# What to work on
Each entry that follows needs to be written out exactly, with nothing left out.
** Opening Material for this exercise block **
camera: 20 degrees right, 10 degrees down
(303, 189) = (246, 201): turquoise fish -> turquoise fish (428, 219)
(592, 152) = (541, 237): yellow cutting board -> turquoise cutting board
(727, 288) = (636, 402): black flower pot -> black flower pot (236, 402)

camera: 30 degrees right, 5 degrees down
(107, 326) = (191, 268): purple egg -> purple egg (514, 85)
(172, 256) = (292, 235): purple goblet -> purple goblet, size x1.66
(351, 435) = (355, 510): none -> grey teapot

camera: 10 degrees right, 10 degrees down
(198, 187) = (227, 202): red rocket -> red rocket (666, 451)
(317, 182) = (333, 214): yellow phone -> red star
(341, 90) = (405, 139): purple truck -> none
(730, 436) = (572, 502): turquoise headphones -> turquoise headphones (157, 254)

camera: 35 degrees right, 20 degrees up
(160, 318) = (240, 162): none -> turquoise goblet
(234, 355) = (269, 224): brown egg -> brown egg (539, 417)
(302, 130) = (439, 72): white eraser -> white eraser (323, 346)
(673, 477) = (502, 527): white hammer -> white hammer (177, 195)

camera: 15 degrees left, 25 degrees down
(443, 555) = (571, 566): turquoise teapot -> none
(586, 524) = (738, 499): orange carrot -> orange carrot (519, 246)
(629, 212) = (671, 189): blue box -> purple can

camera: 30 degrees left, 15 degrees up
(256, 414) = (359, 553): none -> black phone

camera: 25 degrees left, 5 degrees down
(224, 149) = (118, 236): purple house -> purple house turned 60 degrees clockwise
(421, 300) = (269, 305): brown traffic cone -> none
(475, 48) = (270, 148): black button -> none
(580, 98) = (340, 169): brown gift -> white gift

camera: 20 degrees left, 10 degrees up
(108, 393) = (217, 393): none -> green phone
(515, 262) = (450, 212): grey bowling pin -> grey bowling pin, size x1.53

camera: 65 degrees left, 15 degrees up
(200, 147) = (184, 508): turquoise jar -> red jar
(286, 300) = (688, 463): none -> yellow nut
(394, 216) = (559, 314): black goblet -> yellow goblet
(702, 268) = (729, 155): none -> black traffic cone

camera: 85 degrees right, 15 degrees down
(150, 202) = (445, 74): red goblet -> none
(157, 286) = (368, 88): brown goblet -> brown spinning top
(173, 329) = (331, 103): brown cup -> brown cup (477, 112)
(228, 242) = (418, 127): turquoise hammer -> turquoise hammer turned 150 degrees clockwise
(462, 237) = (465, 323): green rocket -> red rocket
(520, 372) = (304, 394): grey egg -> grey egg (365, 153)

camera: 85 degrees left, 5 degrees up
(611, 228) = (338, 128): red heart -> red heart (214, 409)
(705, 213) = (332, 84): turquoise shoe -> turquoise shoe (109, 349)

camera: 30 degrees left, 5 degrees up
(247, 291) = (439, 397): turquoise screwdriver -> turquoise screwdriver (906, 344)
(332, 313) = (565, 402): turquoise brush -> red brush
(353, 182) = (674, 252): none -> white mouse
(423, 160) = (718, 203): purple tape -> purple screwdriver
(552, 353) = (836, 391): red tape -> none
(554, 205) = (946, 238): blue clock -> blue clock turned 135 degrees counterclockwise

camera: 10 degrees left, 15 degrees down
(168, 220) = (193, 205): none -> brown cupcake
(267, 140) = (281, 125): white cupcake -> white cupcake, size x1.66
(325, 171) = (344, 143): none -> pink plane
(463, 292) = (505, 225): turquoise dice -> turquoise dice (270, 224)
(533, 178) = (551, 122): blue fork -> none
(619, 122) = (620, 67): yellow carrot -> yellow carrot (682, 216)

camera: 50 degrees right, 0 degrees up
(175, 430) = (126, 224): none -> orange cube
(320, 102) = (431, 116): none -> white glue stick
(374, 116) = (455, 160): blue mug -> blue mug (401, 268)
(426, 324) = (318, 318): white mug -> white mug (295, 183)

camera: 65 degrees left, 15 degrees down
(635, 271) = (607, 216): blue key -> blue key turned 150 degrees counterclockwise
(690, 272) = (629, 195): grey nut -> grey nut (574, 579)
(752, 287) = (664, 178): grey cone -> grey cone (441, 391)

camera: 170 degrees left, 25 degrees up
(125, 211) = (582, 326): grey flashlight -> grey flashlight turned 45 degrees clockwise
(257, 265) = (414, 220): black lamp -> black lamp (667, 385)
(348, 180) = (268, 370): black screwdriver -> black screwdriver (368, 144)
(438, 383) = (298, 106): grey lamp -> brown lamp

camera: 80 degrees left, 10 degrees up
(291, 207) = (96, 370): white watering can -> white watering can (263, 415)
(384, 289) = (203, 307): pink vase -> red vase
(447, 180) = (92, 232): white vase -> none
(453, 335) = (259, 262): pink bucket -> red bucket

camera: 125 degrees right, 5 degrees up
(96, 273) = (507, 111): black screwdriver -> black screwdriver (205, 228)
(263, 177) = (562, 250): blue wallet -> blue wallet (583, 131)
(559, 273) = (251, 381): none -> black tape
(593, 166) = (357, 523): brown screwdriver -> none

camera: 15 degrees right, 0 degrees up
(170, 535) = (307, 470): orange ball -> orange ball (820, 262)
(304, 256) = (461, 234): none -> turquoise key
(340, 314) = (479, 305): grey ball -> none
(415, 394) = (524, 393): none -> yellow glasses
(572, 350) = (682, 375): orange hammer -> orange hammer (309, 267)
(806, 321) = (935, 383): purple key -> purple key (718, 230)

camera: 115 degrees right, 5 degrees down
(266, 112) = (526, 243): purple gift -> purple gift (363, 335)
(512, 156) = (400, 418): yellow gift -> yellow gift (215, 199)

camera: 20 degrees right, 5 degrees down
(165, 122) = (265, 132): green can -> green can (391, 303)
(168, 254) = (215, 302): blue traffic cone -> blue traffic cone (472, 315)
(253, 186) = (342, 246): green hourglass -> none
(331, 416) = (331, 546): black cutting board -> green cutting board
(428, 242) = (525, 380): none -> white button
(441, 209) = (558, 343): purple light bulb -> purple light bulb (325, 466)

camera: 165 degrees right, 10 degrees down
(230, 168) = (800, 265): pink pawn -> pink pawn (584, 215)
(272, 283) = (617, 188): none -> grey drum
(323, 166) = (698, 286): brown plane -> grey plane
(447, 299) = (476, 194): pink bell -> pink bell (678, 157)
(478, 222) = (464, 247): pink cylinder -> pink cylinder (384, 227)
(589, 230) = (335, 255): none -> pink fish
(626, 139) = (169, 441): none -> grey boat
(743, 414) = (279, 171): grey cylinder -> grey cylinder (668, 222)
** Closing Material for this exercise block **
# Output of the exercise
camera: 20 degrees right, 10 degrees down
(303, 189) = (246, 201): turquoise fish -> turquoise fish (428, 219)
(592, 152) = (541, 237): yellow cutting board -> turquoise cutting board
(727, 288) = (636, 402): black flower pot -> black flower pot (236, 402)

camera: 30 degrees right, 5 degrees down
(107, 326) = (191, 268): purple egg -> purple egg (514, 85)
(172, 256) = (292, 235): purple goblet -> purple goblet, size x1.66
(351, 435) = (355, 510): none -> grey teapot

camera: 10 degrees right, 10 degrees down
(198, 187) = (227, 202): red rocket -> red rocket (666, 451)
(317, 182) = (333, 214): yellow phone -> red star
(341, 90) = (405, 139): purple truck -> none
(730, 436) = (572, 502): turquoise headphones -> turquoise headphones (157, 254)

camera: 35 degrees right, 20 degrees up
(160, 318) = (240, 162): none -> turquoise goblet
(234, 355) = (269, 224): brown egg -> brown egg (539, 417)
(302, 130) = (439, 72): white eraser -> white eraser (323, 346)
(673, 477) = (502, 527): white hammer -> white hammer (177, 195)

camera: 15 degrees left, 25 degrees down
(443, 555) = (571, 566): turquoise teapot -> none
(586, 524) = (738, 499): orange carrot -> orange carrot (519, 246)
(629, 212) = (671, 189): blue box -> purple can

camera: 30 degrees left, 15 degrees up
(256, 414) = (359, 553): none -> black phone

camera: 25 degrees left, 5 degrees down
(224, 149) = (118, 236): purple house -> purple house turned 60 degrees clockwise
(421, 300) = (269, 305): brown traffic cone -> none
(475, 48) = (270, 148): black button -> none
(580, 98) = (340, 169): brown gift -> white gift

camera: 20 degrees left, 10 degrees up
(108, 393) = (217, 393): none -> green phone
(515, 262) = (450, 212): grey bowling pin -> grey bowling pin, size x1.53

camera: 65 degrees left, 15 degrees up
(200, 147) = (184, 508): turquoise jar -> red jar
(286, 300) = (688, 463): none -> yellow nut
(394, 216) = (559, 314): black goblet -> yellow goblet
(702, 268) = (729, 155): none -> black traffic cone

camera: 85 degrees right, 15 degrees down
(150, 202) = (445, 74): red goblet -> none
(157, 286) = (368, 88): brown goblet -> brown spinning top
(173, 329) = (331, 103): brown cup -> brown cup (477, 112)
(228, 242) = (418, 127): turquoise hammer -> turquoise hammer turned 150 degrees clockwise
(462, 237) = (465, 323): green rocket -> red rocket
(520, 372) = (304, 394): grey egg -> grey egg (365, 153)

camera: 85 degrees left, 5 degrees up
(611, 228) = (338, 128): red heart -> red heart (214, 409)
(705, 213) = (332, 84): turquoise shoe -> turquoise shoe (109, 349)

camera: 30 degrees left, 5 degrees up
(247, 291) = (439, 397): turquoise screwdriver -> turquoise screwdriver (906, 344)
(332, 313) = (565, 402): turquoise brush -> red brush
(353, 182) = (674, 252): none -> white mouse
(423, 160) = (718, 203): purple tape -> purple screwdriver
(552, 353) = (836, 391): red tape -> none
(554, 205) = (946, 238): blue clock -> blue clock turned 135 degrees counterclockwise

camera: 10 degrees left, 15 degrees down
(168, 220) = (193, 205): none -> brown cupcake
(267, 140) = (281, 125): white cupcake -> white cupcake, size x1.66
(325, 171) = (344, 143): none -> pink plane
(463, 292) = (505, 225): turquoise dice -> turquoise dice (270, 224)
(533, 178) = (551, 122): blue fork -> none
(619, 122) = (620, 67): yellow carrot -> yellow carrot (682, 216)

camera: 50 degrees right, 0 degrees up
(175, 430) = (126, 224): none -> orange cube
(320, 102) = (431, 116): none -> white glue stick
(374, 116) = (455, 160): blue mug -> blue mug (401, 268)
(426, 324) = (318, 318): white mug -> white mug (295, 183)

camera: 65 degrees left, 15 degrees down
(635, 271) = (607, 216): blue key -> blue key turned 150 degrees counterclockwise
(690, 272) = (629, 195): grey nut -> grey nut (574, 579)
(752, 287) = (664, 178): grey cone -> grey cone (441, 391)

camera: 170 degrees left, 25 degrees up
(125, 211) = (582, 326): grey flashlight -> grey flashlight turned 45 degrees clockwise
(257, 265) = (414, 220): black lamp -> black lamp (667, 385)
(348, 180) = (268, 370): black screwdriver -> black screwdriver (368, 144)
(438, 383) = (298, 106): grey lamp -> brown lamp

camera: 80 degrees left, 10 degrees up
(291, 207) = (96, 370): white watering can -> white watering can (263, 415)
(384, 289) = (203, 307): pink vase -> red vase
(447, 180) = (92, 232): white vase -> none
(453, 335) = (259, 262): pink bucket -> red bucket

camera: 125 degrees right, 5 degrees up
(96, 273) = (507, 111): black screwdriver -> black screwdriver (205, 228)
(263, 177) = (562, 250): blue wallet -> blue wallet (583, 131)
(559, 273) = (251, 381): none -> black tape
(593, 166) = (357, 523): brown screwdriver -> none

camera: 15 degrees right, 0 degrees up
(170, 535) = (307, 470): orange ball -> orange ball (820, 262)
(304, 256) = (461, 234): none -> turquoise key
(340, 314) = (479, 305): grey ball -> none
(415, 394) = (524, 393): none -> yellow glasses
(572, 350) = (682, 375): orange hammer -> orange hammer (309, 267)
(806, 321) = (935, 383): purple key -> purple key (718, 230)

camera: 115 degrees right, 5 degrees down
(266, 112) = (526, 243): purple gift -> purple gift (363, 335)
(512, 156) = (400, 418): yellow gift -> yellow gift (215, 199)

camera: 20 degrees right, 5 degrees down
(165, 122) = (265, 132): green can -> green can (391, 303)
(168, 254) = (215, 302): blue traffic cone -> blue traffic cone (472, 315)
(253, 186) = (342, 246): green hourglass -> none
(331, 416) = (331, 546): black cutting board -> green cutting board
(428, 242) = (525, 380): none -> white button
(441, 209) = (558, 343): purple light bulb -> purple light bulb (325, 466)

camera: 165 degrees right, 10 degrees down
(230, 168) = (800, 265): pink pawn -> pink pawn (584, 215)
(272, 283) = (617, 188): none -> grey drum
(323, 166) = (698, 286): brown plane -> grey plane
(447, 299) = (476, 194): pink bell -> pink bell (678, 157)
(478, 222) = (464, 247): pink cylinder -> pink cylinder (384, 227)
(589, 230) = (335, 255): none -> pink fish
(626, 139) = (169, 441): none -> grey boat
(743, 414) = (279, 171): grey cylinder -> grey cylinder (668, 222)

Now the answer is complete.